DATA EXTRACT START

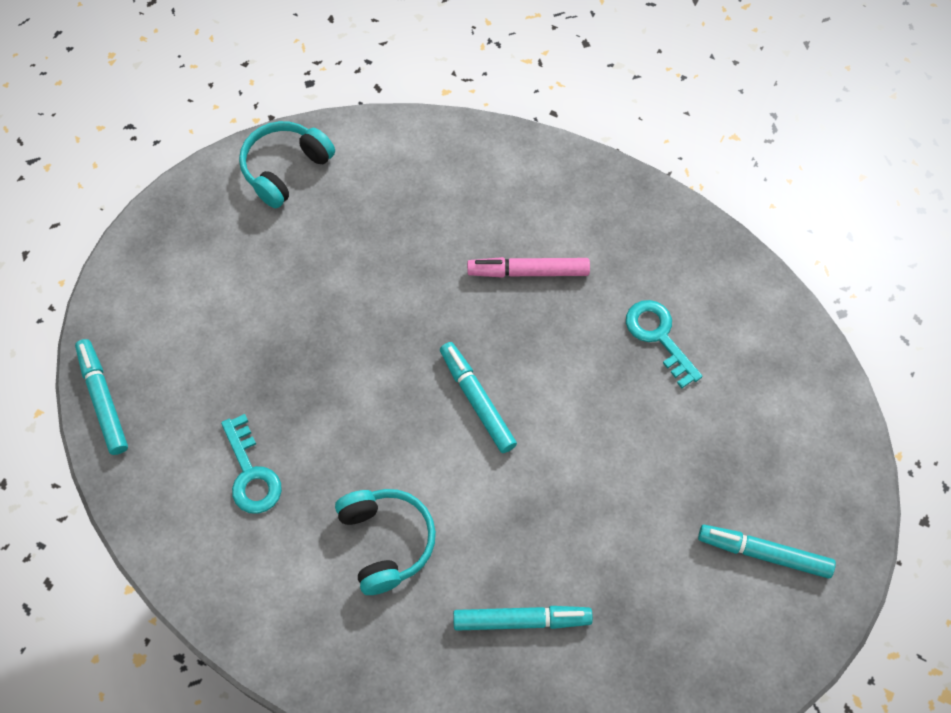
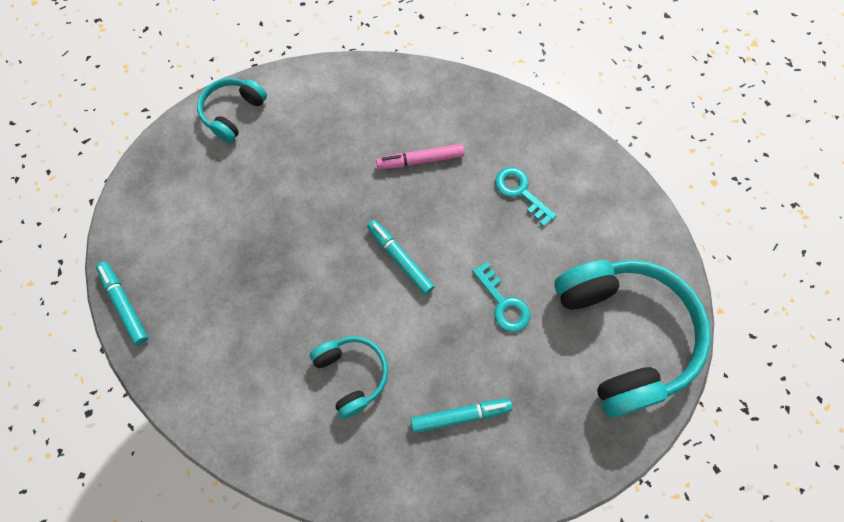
camera: 10 degrees left, 5 degrees up
(251, 473) = (244, 341): turquoise key -> turquoise key (503, 303)
(764, 553) = (623, 336): turquoise marker -> turquoise headphones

DATA EXTRACT END

Identify the lines above with the word "turquoise". Copy them.

(251, 473) = (244, 341): turquoise key -> turquoise key (503, 303)
(764, 553) = (623, 336): turquoise marker -> turquoise headphones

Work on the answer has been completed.